WHAT TO PRODUCE:
From the data below, repeat everything exactly except the images.

DATASET EXCERPT:
[Start of Attachment]
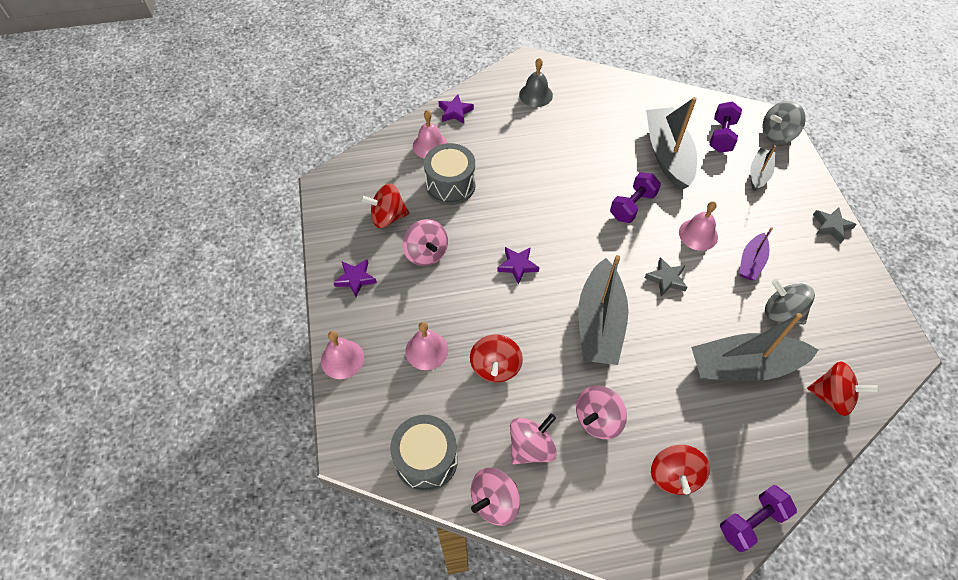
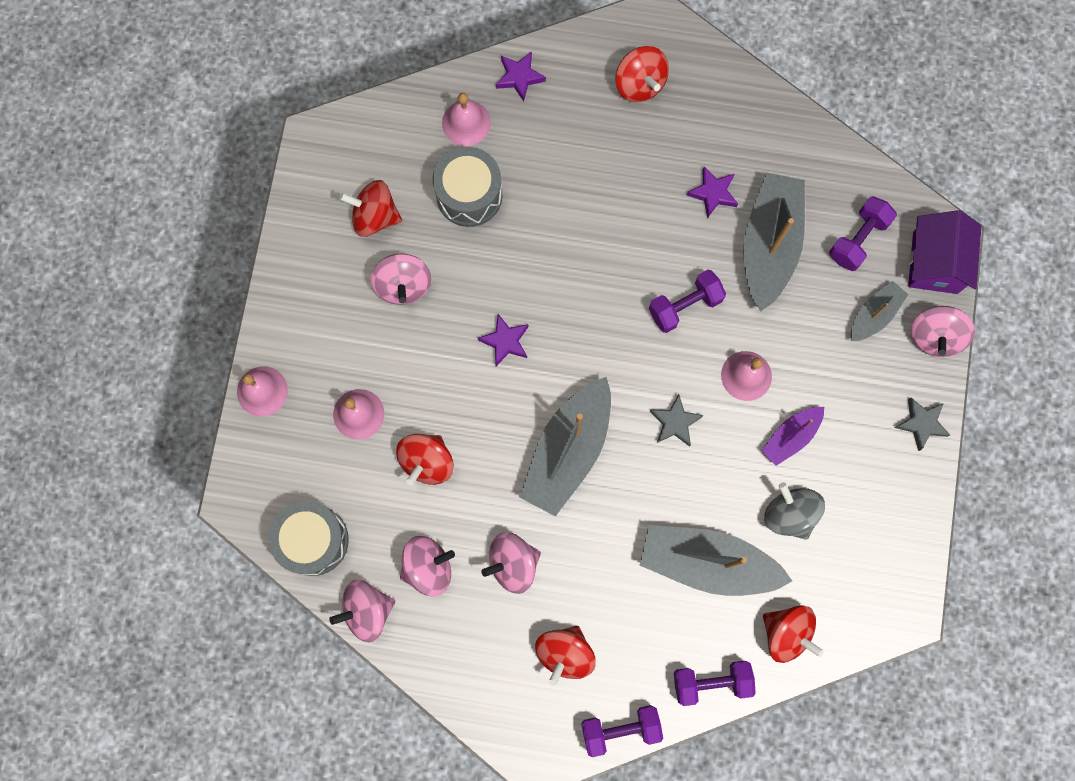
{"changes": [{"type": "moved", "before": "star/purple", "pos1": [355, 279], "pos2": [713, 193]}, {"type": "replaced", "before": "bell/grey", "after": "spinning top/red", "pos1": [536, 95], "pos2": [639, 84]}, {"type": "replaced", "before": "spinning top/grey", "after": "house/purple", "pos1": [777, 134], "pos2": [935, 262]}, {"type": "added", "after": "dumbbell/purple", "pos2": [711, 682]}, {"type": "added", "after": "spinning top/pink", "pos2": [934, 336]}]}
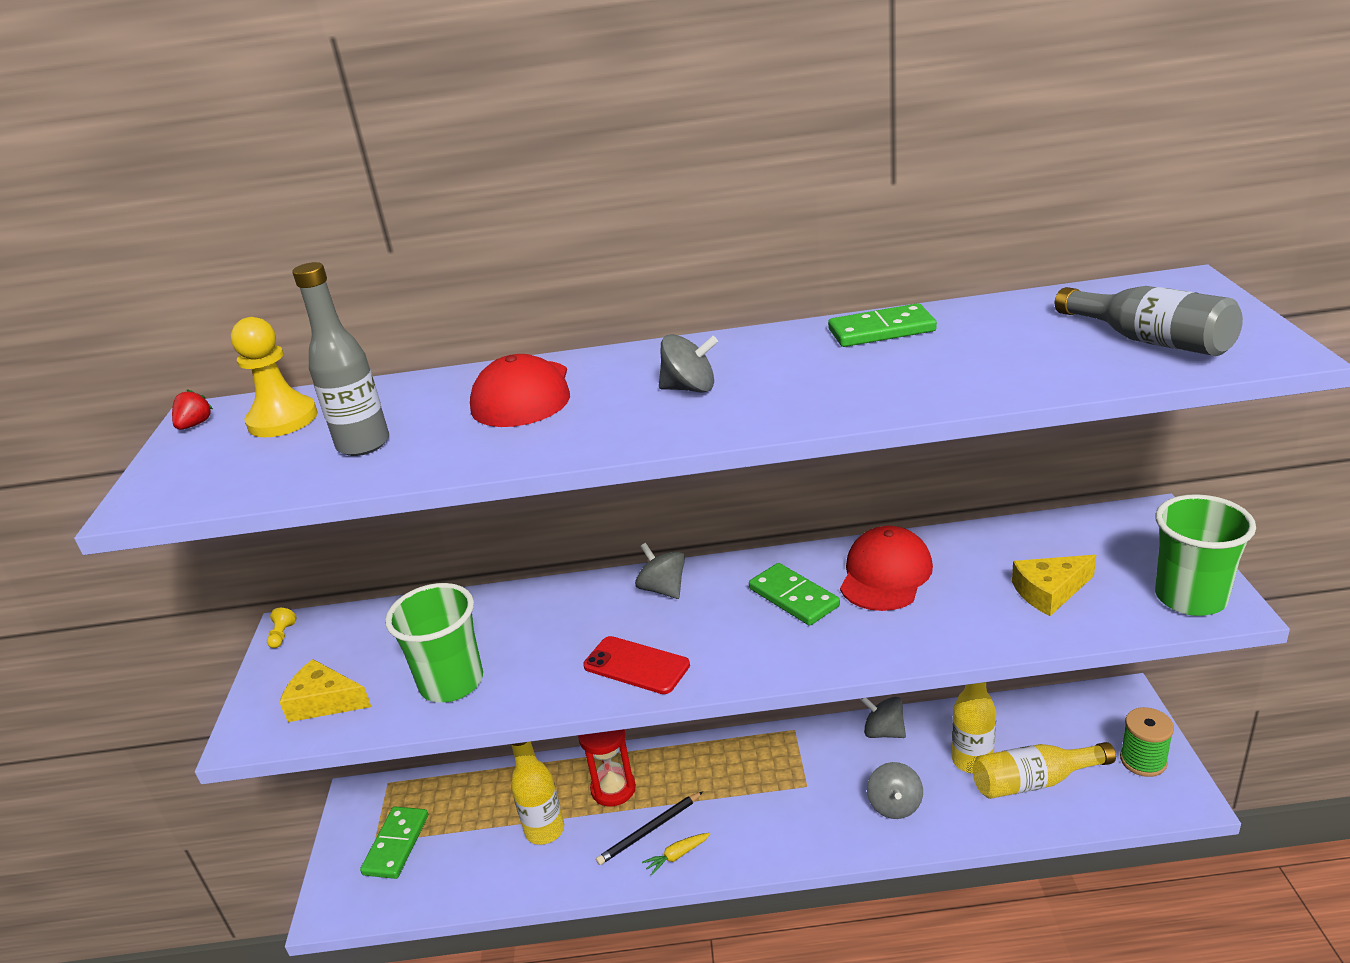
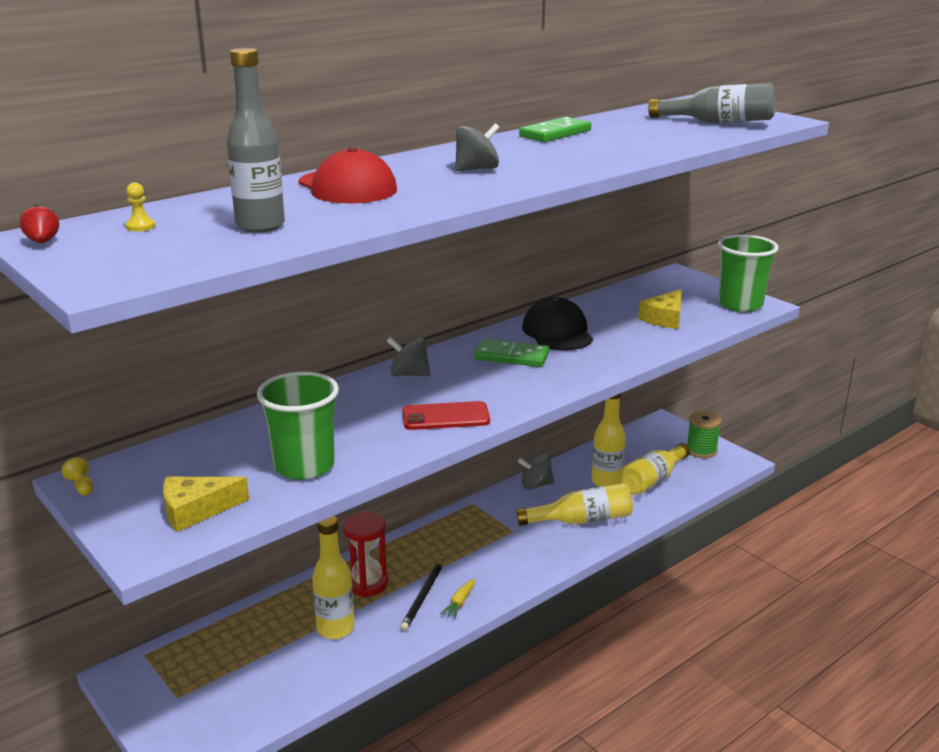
{"changes": [{"type": "resized", "before": "pawn/yellow", "pos1": [283, 420], "pos2": [140, 227], "scale": 0.42}, {"type": "removed", "before": "domino/green", "pos1": [396, 845]}, {"type": "recoloured", "before": "cap/red", "after": "cap/black", "pos1": [885, 574], "pos2": [557, 332]}, {"type": "replaced", "before": "spinning top/grey", "after": "bottle/yellow", "pos1": [895, 805], "pos2": [581, 521]}]}
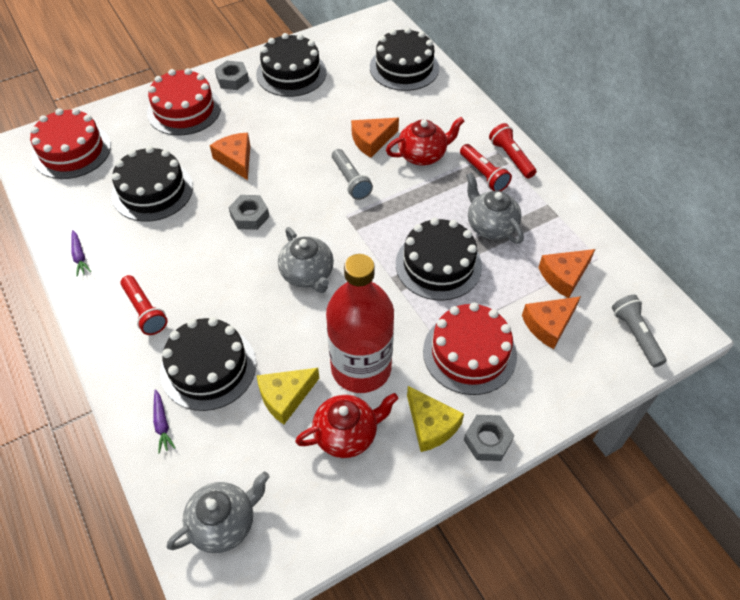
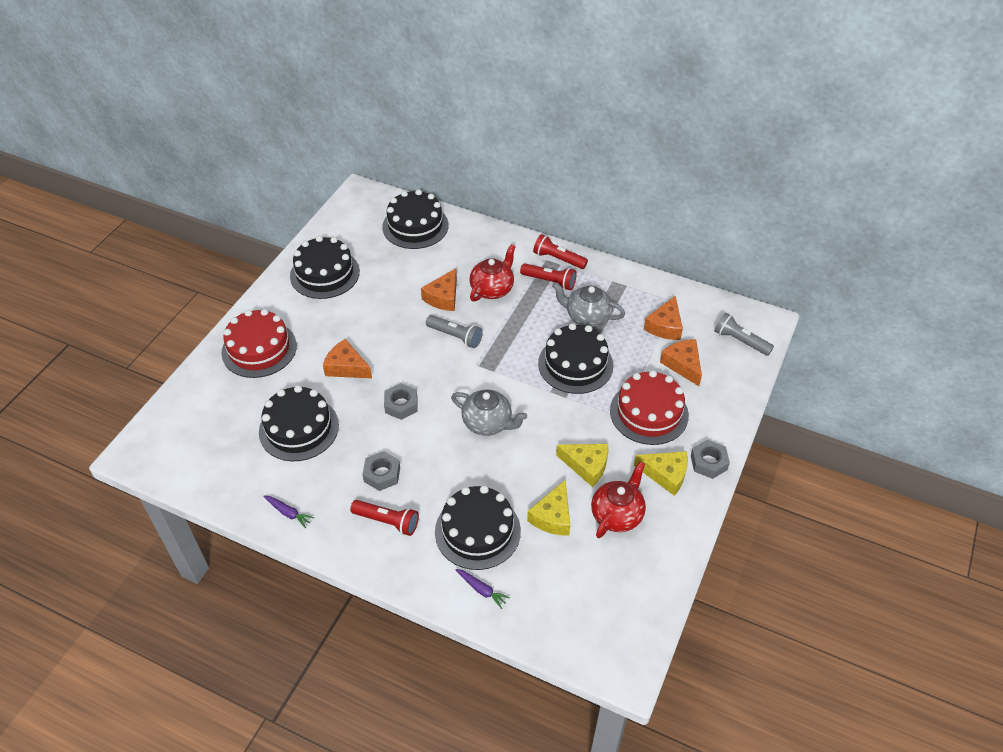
{"changes": [{"type": "removed", "before": "cake/red", "pos1": [71, 151]}, {"type": "removed", "before": "teapot/grey", "pos1": [224, 523]}, {"type": "moved", "before": "nut/grey", "pos1": [232, 79], "pos2": [382, 474]}, {"type": "replaced", "before": "bottle/red", "after": "cheese/yellow", "pos1": [361, 368], "pos2": [586, 466]}, {"type": "turned", "before": "cheese/orange", "pos1": [549, 325], "pos2": [683, 365], "turn": 135}]}
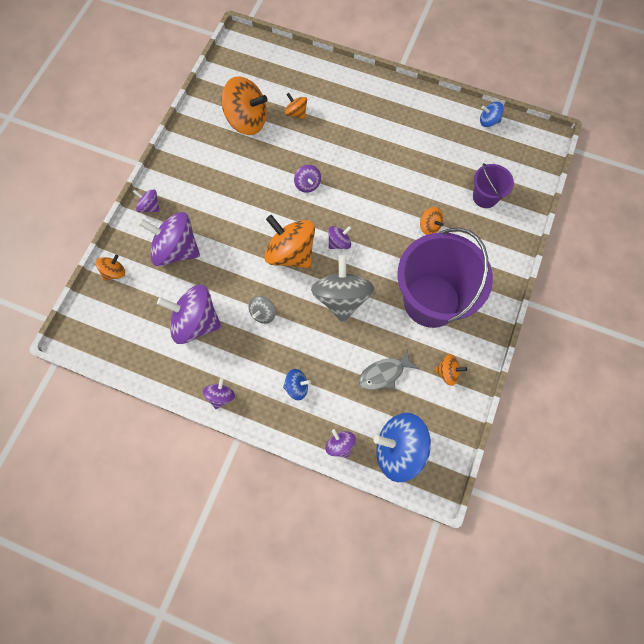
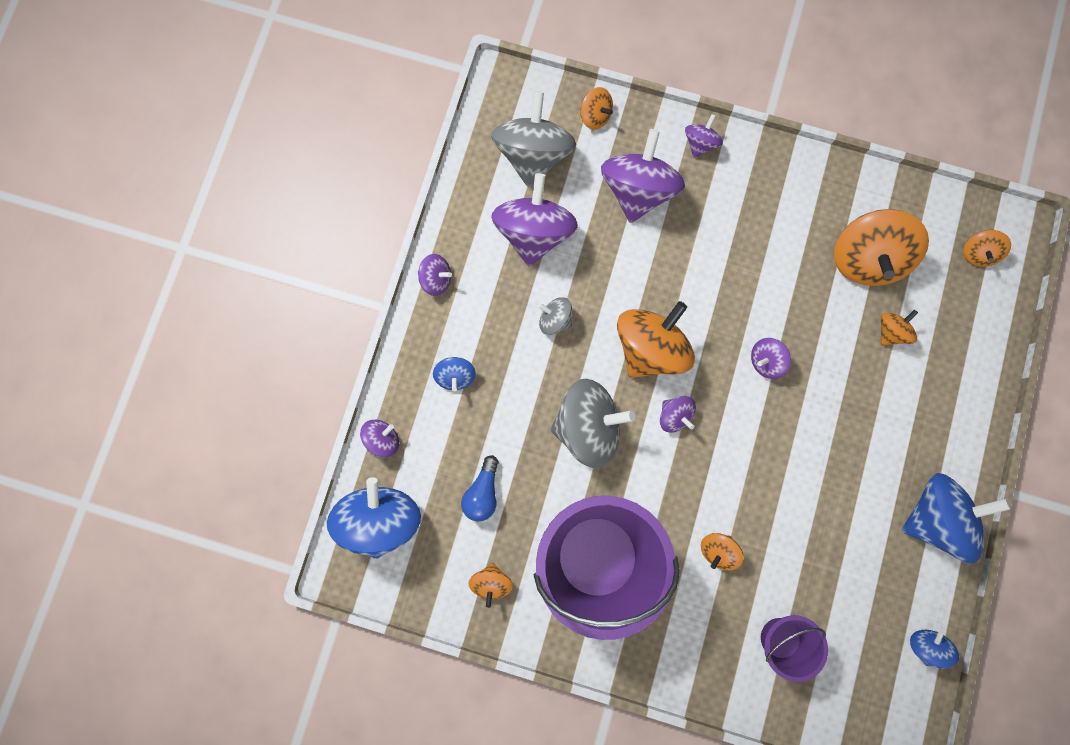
{"changes": [{"type": "replaced", "before": "fish/grey", "after": "light bulb/blue", "pos1": [384, 373], "pos2": [483, 492]}, {"type": "added", "after": "spinning top/grey", "pos2": [533, 155]}, {"type": "added", "after": "spinning top/blue", "pos2": [934, 516]}, {"type": "added", "after": "spinning top/orange", "pos2": [977, 253]}]}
[End of Attachment]
TASK ANSWER:
{"changes": [{"type": "moved", "before": "star/purple", "pos1": [355, 279], "pos2": [713, 193]}, {"type": "replaced", "before": "bell/grey", "after": "spinning top/red", "pos1": [536, 95], "pos2": [639, 84]}, {"type": "replaced", "before": "spinning top/grey", "after": "house/purple", "pos1": [777, 134], "pos2": [935, 262]}, {"type": "added", "after": "dumbbell/purple", "pos2": [711, 682]}, {"type": "added", "after": "spinning top/pink", "pos2": [934, 336]}]}
{"changes": [{"type": "resized", "before": "pawn/yellow", "pos1": [283, 420], "pos2": [140, 227], "scale": 0.42}, {"type": "removed", "before": "domino/green", "pos1": [396, 845]}, {"type": "recoloured", "before": "cap/red", "after": "cap/black", "pos1": [885, 574], "pos2": [557, 332]}, {"type": "replaced", "before": "spinning top/grey", "after": "bottle/yellow", "pos1": [895, 805], "pos2": [581, 521]}]}
{"changes": [{"type": "removed", "before": "cake/red", "pos1": [71, 151]}, {"type": "removed", "before": "teapot/grey", "pos1": [224, 523]}, {"type": "moved", "before": "nut/grey", "pos1": [232, 79], "pos2": [382, 474]}, {"type": "replaced", "before": "bottle/red", "after": "cheese/yellow", "pos1": [361, 368], "pos2": [586, 466]}, {"type": "turned", "before": "cheese/orange", "pos1": [549, 325], "pos2": [683, 365], "turn": 135}]}
{"changes": [{"type": "replaced", "before": "fish/grey", "after": "light bulb/blue", "pos1": [384, 373], "pos2": [483, 492]}, {"type": "added", "after": "spinning top/grey", "pos2": [533, 155]}, {"type": "added", "after": "spinning top/blue", "pos2": [934, 516]}, {"type": "added", "after": "spinning top/orange", "pos2": [977, 253]}]}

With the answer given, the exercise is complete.